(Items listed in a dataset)
____________
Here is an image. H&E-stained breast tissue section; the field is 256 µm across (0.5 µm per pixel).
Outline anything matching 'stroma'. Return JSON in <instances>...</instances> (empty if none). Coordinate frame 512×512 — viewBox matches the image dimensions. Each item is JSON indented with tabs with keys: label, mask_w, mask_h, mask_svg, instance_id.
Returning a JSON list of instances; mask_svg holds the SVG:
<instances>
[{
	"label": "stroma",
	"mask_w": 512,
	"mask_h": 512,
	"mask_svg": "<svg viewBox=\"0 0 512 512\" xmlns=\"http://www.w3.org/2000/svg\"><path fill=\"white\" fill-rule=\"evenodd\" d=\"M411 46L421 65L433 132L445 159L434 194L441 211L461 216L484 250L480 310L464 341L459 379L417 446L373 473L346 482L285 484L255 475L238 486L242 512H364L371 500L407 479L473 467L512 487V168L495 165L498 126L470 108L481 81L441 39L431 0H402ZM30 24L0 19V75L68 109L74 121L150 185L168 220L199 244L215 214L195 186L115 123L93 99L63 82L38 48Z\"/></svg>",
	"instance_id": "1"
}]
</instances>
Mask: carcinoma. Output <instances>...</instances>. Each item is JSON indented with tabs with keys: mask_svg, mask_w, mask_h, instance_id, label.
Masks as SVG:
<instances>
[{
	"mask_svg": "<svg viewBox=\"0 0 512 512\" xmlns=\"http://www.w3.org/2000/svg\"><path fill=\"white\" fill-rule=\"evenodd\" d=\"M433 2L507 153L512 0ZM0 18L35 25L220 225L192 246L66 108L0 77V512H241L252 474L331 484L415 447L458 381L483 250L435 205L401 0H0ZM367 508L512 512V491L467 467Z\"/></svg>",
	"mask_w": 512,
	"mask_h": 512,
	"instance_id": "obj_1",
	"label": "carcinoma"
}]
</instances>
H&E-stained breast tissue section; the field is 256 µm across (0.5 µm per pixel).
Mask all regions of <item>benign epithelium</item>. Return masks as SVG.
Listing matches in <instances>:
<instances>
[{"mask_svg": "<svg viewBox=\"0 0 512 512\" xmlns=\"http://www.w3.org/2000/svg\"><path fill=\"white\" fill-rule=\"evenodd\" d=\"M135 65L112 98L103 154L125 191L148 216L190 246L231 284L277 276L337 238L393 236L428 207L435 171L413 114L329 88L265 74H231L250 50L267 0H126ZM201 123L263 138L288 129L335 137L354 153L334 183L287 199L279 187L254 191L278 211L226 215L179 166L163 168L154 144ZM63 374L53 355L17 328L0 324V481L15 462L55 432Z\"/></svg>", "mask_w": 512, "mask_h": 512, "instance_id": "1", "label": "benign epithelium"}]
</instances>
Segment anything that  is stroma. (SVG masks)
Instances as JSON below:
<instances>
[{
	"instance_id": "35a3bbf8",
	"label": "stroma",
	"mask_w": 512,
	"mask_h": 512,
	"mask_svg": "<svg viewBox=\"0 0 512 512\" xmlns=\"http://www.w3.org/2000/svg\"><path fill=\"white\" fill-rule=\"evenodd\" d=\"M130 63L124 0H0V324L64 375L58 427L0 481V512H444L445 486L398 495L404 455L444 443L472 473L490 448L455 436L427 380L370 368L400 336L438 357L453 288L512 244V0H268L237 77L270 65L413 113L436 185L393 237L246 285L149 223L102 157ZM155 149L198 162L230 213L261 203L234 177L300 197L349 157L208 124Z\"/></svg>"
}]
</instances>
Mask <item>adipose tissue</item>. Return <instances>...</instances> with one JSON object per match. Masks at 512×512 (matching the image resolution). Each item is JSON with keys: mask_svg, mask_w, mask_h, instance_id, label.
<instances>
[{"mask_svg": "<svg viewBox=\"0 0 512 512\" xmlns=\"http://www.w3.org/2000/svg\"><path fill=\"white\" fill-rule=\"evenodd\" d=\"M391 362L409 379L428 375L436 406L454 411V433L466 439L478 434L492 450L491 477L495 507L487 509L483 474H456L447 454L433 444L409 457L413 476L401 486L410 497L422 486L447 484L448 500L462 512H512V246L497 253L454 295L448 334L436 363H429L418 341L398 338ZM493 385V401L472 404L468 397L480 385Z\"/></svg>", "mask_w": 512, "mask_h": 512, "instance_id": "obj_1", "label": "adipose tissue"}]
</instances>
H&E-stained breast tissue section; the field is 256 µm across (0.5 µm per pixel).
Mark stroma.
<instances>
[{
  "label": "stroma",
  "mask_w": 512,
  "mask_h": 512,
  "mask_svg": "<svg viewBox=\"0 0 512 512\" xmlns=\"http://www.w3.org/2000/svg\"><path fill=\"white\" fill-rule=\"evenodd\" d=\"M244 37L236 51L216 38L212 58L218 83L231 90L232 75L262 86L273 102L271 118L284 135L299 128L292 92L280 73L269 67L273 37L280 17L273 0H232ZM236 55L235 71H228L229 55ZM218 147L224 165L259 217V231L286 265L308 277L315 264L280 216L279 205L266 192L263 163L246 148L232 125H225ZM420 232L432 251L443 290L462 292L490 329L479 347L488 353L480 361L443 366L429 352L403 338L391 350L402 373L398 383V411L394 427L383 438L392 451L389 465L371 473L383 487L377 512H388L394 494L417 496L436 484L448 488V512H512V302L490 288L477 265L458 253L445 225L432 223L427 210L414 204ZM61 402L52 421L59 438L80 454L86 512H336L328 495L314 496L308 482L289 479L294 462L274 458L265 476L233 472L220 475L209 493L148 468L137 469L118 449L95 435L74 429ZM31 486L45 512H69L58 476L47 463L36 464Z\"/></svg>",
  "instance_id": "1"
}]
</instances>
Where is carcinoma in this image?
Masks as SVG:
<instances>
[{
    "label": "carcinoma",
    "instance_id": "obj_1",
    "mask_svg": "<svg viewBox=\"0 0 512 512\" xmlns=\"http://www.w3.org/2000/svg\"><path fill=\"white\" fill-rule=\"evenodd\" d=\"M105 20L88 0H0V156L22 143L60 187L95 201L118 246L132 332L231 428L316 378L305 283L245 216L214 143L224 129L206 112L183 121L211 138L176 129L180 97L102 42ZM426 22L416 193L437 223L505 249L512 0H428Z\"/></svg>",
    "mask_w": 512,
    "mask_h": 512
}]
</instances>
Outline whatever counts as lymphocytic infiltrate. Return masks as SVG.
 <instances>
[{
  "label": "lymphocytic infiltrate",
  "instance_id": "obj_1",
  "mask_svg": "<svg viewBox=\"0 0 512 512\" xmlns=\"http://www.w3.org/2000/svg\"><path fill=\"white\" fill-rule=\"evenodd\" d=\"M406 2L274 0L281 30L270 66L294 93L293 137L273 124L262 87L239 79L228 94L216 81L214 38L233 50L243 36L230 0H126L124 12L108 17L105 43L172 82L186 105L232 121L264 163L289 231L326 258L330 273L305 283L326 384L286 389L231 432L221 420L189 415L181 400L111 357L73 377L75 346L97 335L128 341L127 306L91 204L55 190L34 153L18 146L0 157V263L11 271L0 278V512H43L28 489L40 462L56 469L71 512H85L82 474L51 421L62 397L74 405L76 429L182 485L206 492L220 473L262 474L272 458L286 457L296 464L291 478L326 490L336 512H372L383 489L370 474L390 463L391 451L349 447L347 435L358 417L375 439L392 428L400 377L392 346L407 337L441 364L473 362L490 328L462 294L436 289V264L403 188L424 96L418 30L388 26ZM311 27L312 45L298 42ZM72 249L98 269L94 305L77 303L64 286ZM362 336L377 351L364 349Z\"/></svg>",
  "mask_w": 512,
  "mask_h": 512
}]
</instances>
____________
* _Requirements_
Word for word, restate all of the data shown above.

* _Complete output_
Here is an image. H&E-stained breast tissue section; the field is 256 µm across (0.5 µm per pixel).
Outline anything matching 'stroma'. Return JSON in <instances>...</instances> (empty if none). Coordinate frame 512×512 — viewBox matches the image dimensions. Each item is JSON indented with tabs with keys: label, mask_w, mask_h, mask_svg, instance_id.
Returning a JSON list of instances; mask_svg holds the SVG:
<instances>
[{
	"label": "stroma",
	"mask_w": 512,
	"mask_h": 512,
	"mask_svg": "<svg viewBox=\"0 0 512 512\" xmlns=\"http://www.w3.org/2000/svg\"><path fill=\"white\" fill-rule=\"evenodd\" d=\"M411 46L421 65L433 132L445 159L434 194L441 211L461 216L484 250L480 310L464 341L459 379L417 446L373 473L346 482L285 484L255 475L238 486L242 512H364L371 500L407 479L473 467L512 487V168L495 165L498 126L470 108L481 81L441 39L431 0H402ZM30 24L0 19V75L68 109L74 121L150 185L168 220L199 244L215 214L195 186L115 123L93 99L63 82L38 48Z\"/></svg>",
	"instance_id": "1"
}]
</instances>
Mask: carcinoma. Output <instances>...</instances>. Each item is JSON indented with tabs with keys: mask_svg, mask_w, mask_h, instance_id, label.
Masks as SVG:
<instances>
[{
	"mask_svg": "<svg viewBox=\"0 0 512 512\" xmlns=\"http://www.w3.org/2000/svg\"><path fill=\"white\" fill-rule=\"evenodd\" d=\"M433 2L507 153L512 0ZM0 18L35 25L220 225L192 246L66 108L0 77V512H241L252 474L331 484L415 447L458 381L483 250L435 205L401 0H0ZM367 508L512 512V491L467 467Z\"/></svg>",
	"mask_w": 512,
	"mask_h": 512,
	"instance_id": "obj_1",
	"label": "carcinoma"
}]
</instances>
H&E-stained breast tissue section; the field is 256 µm across (0.5 µm per pixel).
Mask all regions of <item>benign epithelium</item>. Return masks as SVG.
Listing matches in <instances>:
<instances>
[{"mask_svg": "<svg viewBox=\"0 0 512 512\" xmlns=\"http://www.w3.org/2000/svg\"><path fill=\"white\" fill-rule=\"evenodd\" d=\"M135 65L112 98L103 154L125 191L148 216L190 246L231 284L277 276L337 238L393 236L428 207L435 171L413 114L329 88L265 74H231L250 50L267 0H126ZM201 123L263 138L288 129L335 137L354 153L334 183L287 199L279 187L254 191L278 211L226 215L179 166L163 168L154 144ZM63 374L53 355L17 328L0 324V481L15 462L55 432Z\"/></svg>", "mask_w": 512, "mask_h": 512, "instance_id": "1", "label": "benign epithelium"}]
</instances>
Segment anything that  is stroma. (SVG masks)
Instances as JSON below:
<instances>
[{
	"instance_id": "35a3bbf8",
	"label": "stroma",
	"mask_w": 512,
	"mask_h": 512,
	"mask_svg": "<svg viewBox=\"0 0 512 512\" xmlns=\"http://www.w3.org/2000/svg\"><path fill=\"white\" fill-rule=\"evenodd\" d=\"M130 63L124 0H0V324L64 375L58 427L0 481V512H444L445 486L398 495L404 455L444 443L472 473L490 448L455 436L427 380L370 368L400 336L438 357L453 288L512 244V0H268L237 77L270 65L413 113L436 185L393 237L246 285L149 223L102 157ZM155 149L198 162L230 213L261 203L234 177L300 197L349 157L208 124Z\"/></svg>"
}]
</instances>
Mask <item>adipose tissue</item>. Return <instances>...</instances> with one JSON object per match. Masks at 512×512 (matching the image resolution). Each item is JSON with keys: mask_svg, mask_w, mask_h, instance_id, label.
<instances>
[{"mask_svg": "<svg viewBox=\"0 0 512 512\" xmlns=\"http://www.w3.org/2000/svg\"><path fill=\"white\" fill-rule=\"evenodd\" d=\"M391 362L409 379L428 375L436 406L454 411V433L466 439L478 434L492 450L491 477L495 507L487 509L483 474H456L447 454L433 444L409 457L413 476L401 486L410 497L422 486L447 484L448 500L462 512H512V246L497 253L454 295L448 334L436 363H429L418 341L398 338ZM493 385V401L472 404L468 397L480 385Z\"/></svg>", "mask_w": 512, "mask_h": 512, "instance_id": "obj_1", "label": "adipose tissue"}]
</instances>
H&E-stained breast tissue section; the field is 256 µm across (0.5 µm per pixel).
Mark stroma.
<instances>
[{
  "label": "stroma",
  "mask_w": 512,
  "mask_h": 512,
  "mask_svg": "<svg viewBox=\"0 0 512 512\" xmlns=\"http://www.w3.org/2000/svg\"><path fill=\"white\" fill-rule=\"evenodd\" d=\"M244 37L236 51L216 38L212 58L218 83L231 90L232 75L262 86L273 102L271 118L284 135L299 128L292 92L280 73L269 67L273 37L280 17L273 0H232ZM236 55L235 71H228L229 55ZM218 147L224 165L259 217V231L286 265L308 277L315 264L280 216L279 205L266 192L263 163L246 148L232 125H225ZM420 232L432 251L443 290L462 292L490 329L479 347L488 353L480 361L443 366L429 352L403 338L391 350L402 373L398 383V411L394 427L383 438L392 451L389 465L371 473L383 487L377 512H388L394 494L417 496L436 484L448 488V512H512V302L490 288L477 265L458 253L445 225L432 223L427 210L414 204ZM61 402L52 421L59 438L80 454L86 512H336L328 495L314 496L308 482L289 479L294 462L274 458L265 476L233 472L220 475L209 493L148 468L137 469L118 449L95 435L74 429ZM31 486L45 512H69L58 476L47 463L36 464Z\"/></svg>",
  "instance_id": "1"
}]
</instances>
Where is carcinoma in this image?
Masks as SVG:
<instances>
[{
    "label": "carcinoma",
    "instance_id": "obj_1",
    "mask_svg": "<svg viewBox=\"0 0 512 512\" xmlns=\"http://www.w3.org/2000/svg\"><path fill=\"white\" fill-rule=\"evenodd\" d=\"M105 20L88 0H0V156L22 143L60 187L95 201L118 246L132 332L231 428L316 378L305 283L245 216L214 143L224 129L206 112L183 121L211 138L176 129L180 97L102 42ZM426 22L416 193L437 223L505 249L512 0H428Z\"/></svg>",
    "mask_w": 512,
    "mask_h": 512
}]
</instances>
Outline whatever counts as lymphocytic infiltrate. Return masks as SVG.
 <instances>
[{
  "label": "lymphocytic infiltrate",
  "instance_id": "obj_1",
  "mask_svg": "<svg viewBox=\"0 0 512 512\" xmlns=\"http://www.w3.org/2000/svg\"><path fill=\"white\" fill-rule=\"evenodd\" d=\"M406 2L274 0L281 30L270 66L294 93L293 137L273 124L262 87L239 79L228 94L216 81L214 38L233 50L243 36L230 0H126L124 12L108 17L105 43L172 82L186 105L232 121L264 163L289 231L326 258L330 273L305 283L326 384L286 389L231 432L221 420L189 415L181 400L111 357L73 377L75 346L97 335L128 341L127 306L91 204L55 190L34 153L18 146L0 157V263L11 271L0 278V512H43L28 489L40 462L56 469L71 512H85L82 474L51 421L62 397L74 405L76 429L182 485L206 492L220 473L262 474L272 458L286 457L296 464L291 478L326 490L336 512H372L383 489L370 474L390 463L391 451L349 447L347 435L358 417L375 439L392 428L400 377L392 346L407 337L441 364L473 362L490 328L462 294L436 289V264L403 188L424 96L418 30L388 26ZM311 27L312 45L298 42ZM72 249L98 269L94 305L77 303L64 286ZM362 336L377 351L364 349Z\"/></svg>",
  "mask_w": 512,
  "mask_h": 512
}]
</instances>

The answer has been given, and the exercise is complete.